◆ Task details
Reproduce the items below word for word, omitting the pictures.

□ □ □ □ □ □ □

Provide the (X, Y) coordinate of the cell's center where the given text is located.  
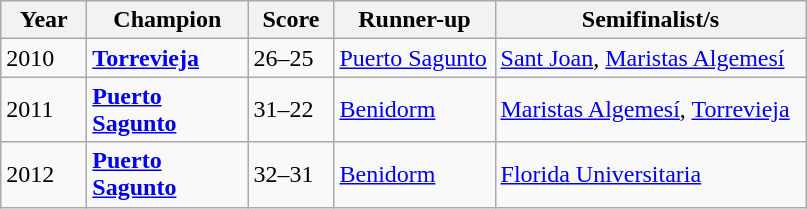
26–25 (291, 58)
Champion (168, 20)
Sant Joan, Maristas Algemesí (650, 58)
Score (291, 20)
2011 (44, 110)
Semifinalist/s (650, 20)
32–31 (291, 174)
Maristas Algemesí, Torrevieja (650, 110)
Florida Universitaria (650, 174)
Runner-up (414, 20)
Torrevieja (168, 58)
Year (44, 20)
2012 (44, 174)
2010 (44, 58)
31–22 (291, 110)
Identify which cell holds the provided text, then report its [X, Y] central coordinate. 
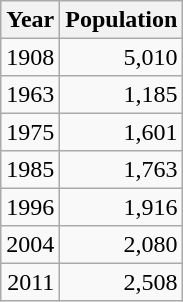
Population [122, 20]
2,080 [122, 244]
2,508 [122, 282]
1963 [30, 94]
Year [30, 20]
1,185 [122, 94]
1996 [30, 206]
5,010 [122, 56]
1,601 [122, 132]
2011 [30, 282]
1975 [30, 132]
1,763 [122, 170]
1985 [30, 170]
1908 [30, 56]
2004 [30, 244]
1,916 [122, 206]
Extract the [X, Y] coordinate from the center of the cell holding the provided text.  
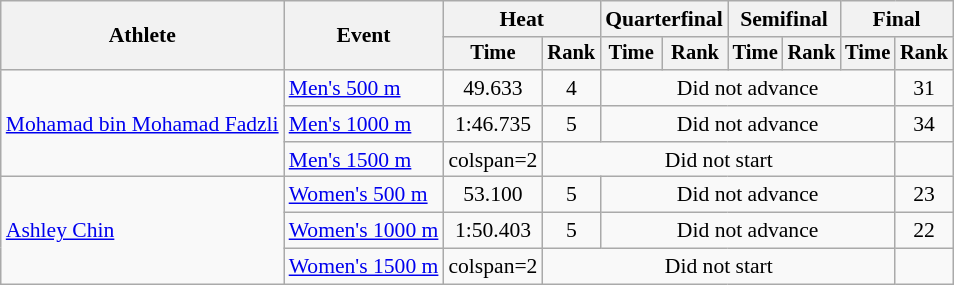
Women's 1000 m [364, 231]
22 [924, 231]
23 [924, 195]
Men's 1500 m [364, 160]
31 [924, 88]
4 [571, 88]
53.100 [492, 195]
1:46.735 [492, 124]
34 [924, 124]
Final [896, 19]
Men's 500 m [364, 88]
49.633 [492, 88]
Men's 1000 m [364, 124]
Athlete [142, 36]
Women's 500 m [364, 195]
Heat [522, 19]
1:50.403 [492, 231]
Event [364, 36]
Women's 1500 m [364, 267]
Quarterfinal [664, 19]
Semifinal [784, 19]
Ashley Chin [142, 230]
Mohamad bin Mohamad Fadzli [142, 124]
Search for the cell housing the specified text and yield its (X, Y) center coordinate. 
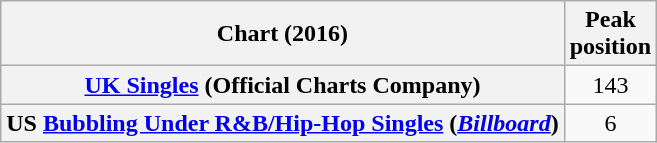
UK Singles (Official Charts Company) (282, 85)
Chart (2016) (282, 34)
US Bubbling Under R&B/Hip-Hop Singles (Billboard) (282, 123)
Peakposition (610, 34)
6 (610, 123)
143 (610, 85)
Extract the (x, y) coordinate from the center of the cell holding the provided text.  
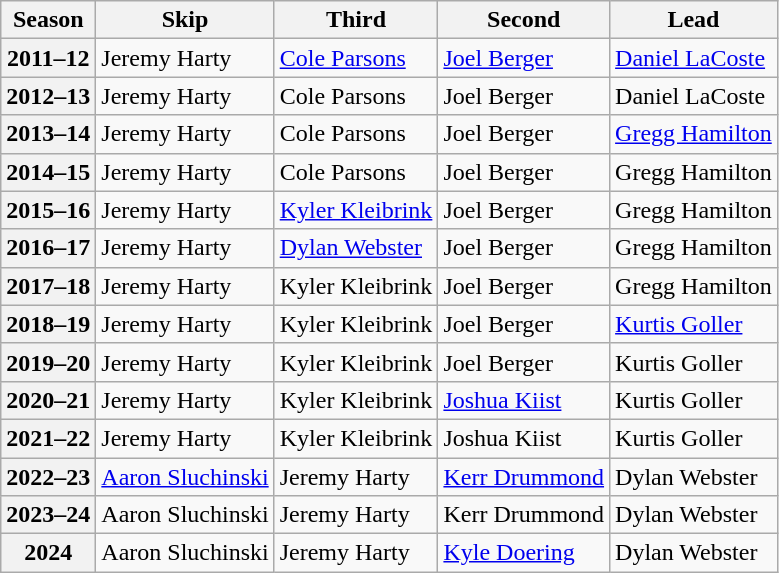
Kyle Doering (524, 553)
2011–12 (48, 58)
2024 (48, 553)
2015–16 (48, 210)
2020–21 (48, 400)
2016–17 (48, 248)
2023–24 (48, 515)
2018–19 (48, 324)
2017–18 (48, 286)
2012–13 (48, 96)
2022–23 (48, 477)
2021–22 (48, 438)
2019–20 (48, 362)
Skip (185, 20)
Second (524, 20)
2013–14 (48, 134)
2014–15 (48, 172)
Third (356, 20)
Lead (694, 20)
Season (48, 20)
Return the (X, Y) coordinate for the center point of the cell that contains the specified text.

□ □ □ □ □ □ □

◆ The response
Provide the (X, Y) coordinate of the cell's center where the given text is located.  
26–25 (291, 58)
Champion (168, 20)
Sant Joan, Maristas Algemesí (650, 58)
Score (291, 20)
2011 (44, 110)
Semifinalist/s (650, 20)
32–31 (291, 174)
Maristas Algemesí, Torrevieja (650, 110)
Florida Universitaria (650, 174)
Runner-up (414, 20)
Torrevieja (168, 58)
Year (44, 20)
2012 (44, 174)
2010 (44, 58)
31–22 (291, 110)
Identify which cell holds the provided text, then report its [X, Y] central coordinate. 
Population [122, 20]
2,080 [122, 244]
2,508 [122, 282]
1963 [30, 94]
Year [30, 20]
1,185 [122, 94]
1996 [30, 206]
5,010 [122, 56]
1,601 [122, 132]
2011 [30, 282]
1975 [30, 132]
1,763 [122, 170]
1985 [30, 170]
1908 [30, 56]
2004 [30, 244]
1,916 [122, 206]
Extract the [X, Y] coordinate from the center of the cell holding the provided text.  
Women's 1000 m [364, 231]
22 [924, 231]
23 [924, 195]
Men's 1500 m [364, 160]
31 [924, 88]
4 [571, 88]
53.100 [492, 195]
1:46.735 [492, 124]
34 [924, 124]
Final [896, 19]
Men's 500 m [364, 88]
49.633 [492, 88]
Men's 1000 m [364, 124]
Athlete [142, 36]
Women's 500 m [364, 195]
Heat [522, 19]
1:50.403 [492, 231]
Event [364, 36]
Women's 1500 m [364, 267]
Quarterfinal [664, 19]
Semifinal [784, 19]
Ashley Chin [142, 230]
Mohamad bin Mohamad Fadzli [142, 124]
Search for the cell housing the specified text and yield its (X, Y) center coordinate. 
UK Singles (Official Charts Company) (282, 85)
Chart (2016) (282, 34)
US Bubbling Under R&B/Hip-Hop Singles (Billboard) (282, 123)
Peakposition (610, 34)
6 (610, 123)
143 (610, 85)
Extract the (x, y) coordinate from the center of the cell holding the provided text.  
Kyle Doering (524, 553)
2011–12 (48, 58)
2024 (48, 553)
2015–16 (48, 210)
2020–21 (48, 400)
2016–17 (48, 248)
2023–24 (48, 515)
2018–19 (48, 324)
2017–18 (48, 286)
2012–13 (48, 96)
2022–23 (48, 477)
2021–22 (48, 438)
2019–20 (48, 362)
Skip (185, 20)
Second (524, 20)
2013–14 (48, 134)
2014–15 (48, 172)
Third (356, 20)
Lead (694, 20)
Season (48, 20)
Return the (X, Y) coordinate for the center point of the cell that contains the specified text.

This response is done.